(DATA FOR THIS TASK begins)

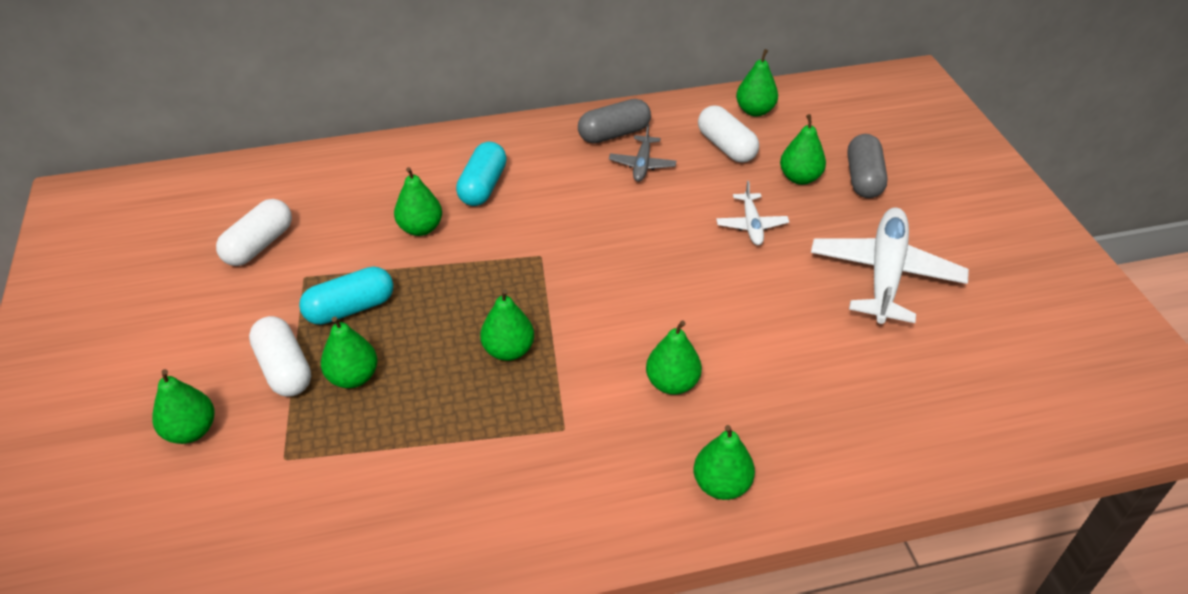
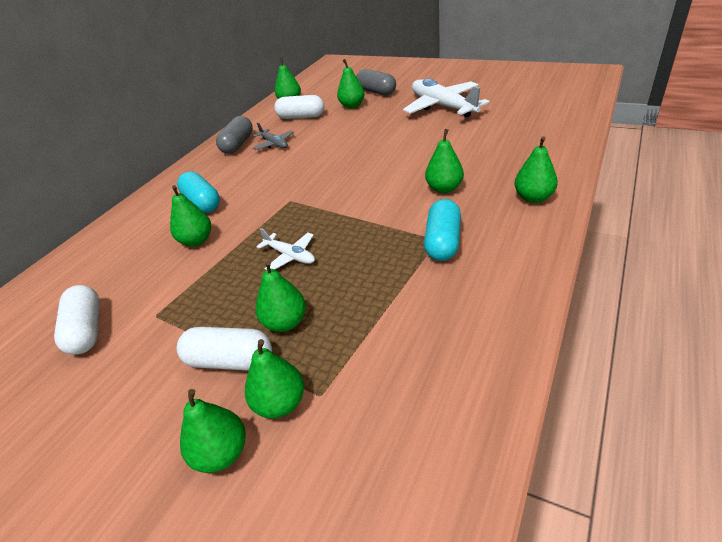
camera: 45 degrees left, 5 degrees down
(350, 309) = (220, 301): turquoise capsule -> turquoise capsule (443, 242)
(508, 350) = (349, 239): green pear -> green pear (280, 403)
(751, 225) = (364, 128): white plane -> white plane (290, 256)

(DATA FOR THIS TASK ends)
(DATA FOR THIS TASK begins)

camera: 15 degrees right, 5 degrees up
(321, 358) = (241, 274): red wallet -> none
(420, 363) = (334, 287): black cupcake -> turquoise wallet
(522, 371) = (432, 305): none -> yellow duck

(DATA FOR THIS TASK ends)

PROBLEM DESCRIPTION » Start with the line above that contains "camera: 45 degrees left, 5 degrees down" and stop after the line that contains "(751, 225) = (364, 128): white". Output those lines exactly, and only those.

RESULT FOR THIS EXERCISE »
camera: 45 degrees left, 5 degrees down
(350, 309) = (220, 301): turquoise capsule -> turquoise capsule (443, 242)
(508, 350) = (349, 239): green pear -> green pear (280, 403)
(751, 225) = (364, 128): white plane -> white plane (290, 256)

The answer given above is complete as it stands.